===== Extracted records

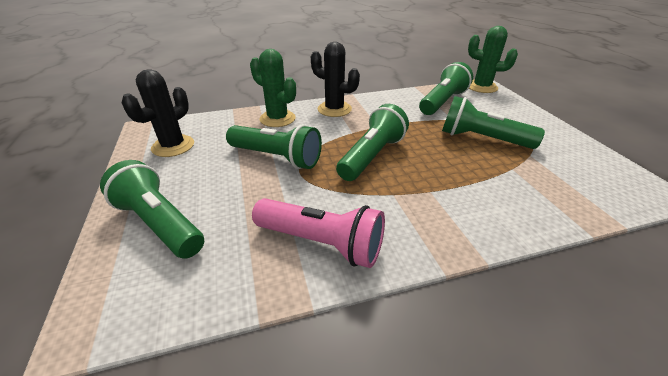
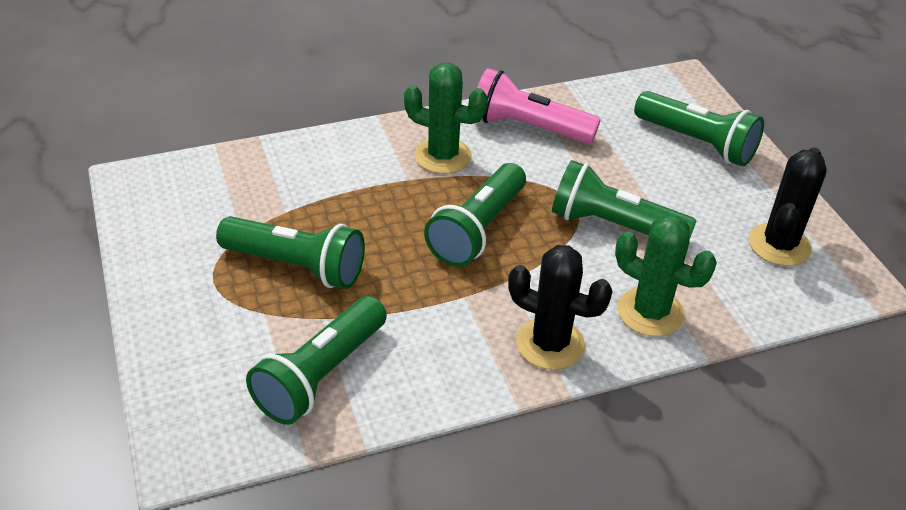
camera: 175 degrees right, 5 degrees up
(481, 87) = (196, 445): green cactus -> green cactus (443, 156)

==========
===== Extracted records

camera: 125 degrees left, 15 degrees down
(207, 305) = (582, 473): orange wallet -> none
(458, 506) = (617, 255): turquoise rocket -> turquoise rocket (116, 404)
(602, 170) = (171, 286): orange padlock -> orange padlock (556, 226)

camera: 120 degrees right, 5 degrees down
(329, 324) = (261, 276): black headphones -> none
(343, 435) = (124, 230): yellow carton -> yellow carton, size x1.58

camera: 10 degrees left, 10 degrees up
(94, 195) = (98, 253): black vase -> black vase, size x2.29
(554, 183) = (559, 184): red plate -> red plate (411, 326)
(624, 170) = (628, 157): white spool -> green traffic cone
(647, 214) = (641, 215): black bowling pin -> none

==========

Problem details: Take each line from the preceding material that contains "right" and copy it.

Answer space:
camera: 175 degrees right, 5 degrees up
camera: 120 degrees right, 5 degrees down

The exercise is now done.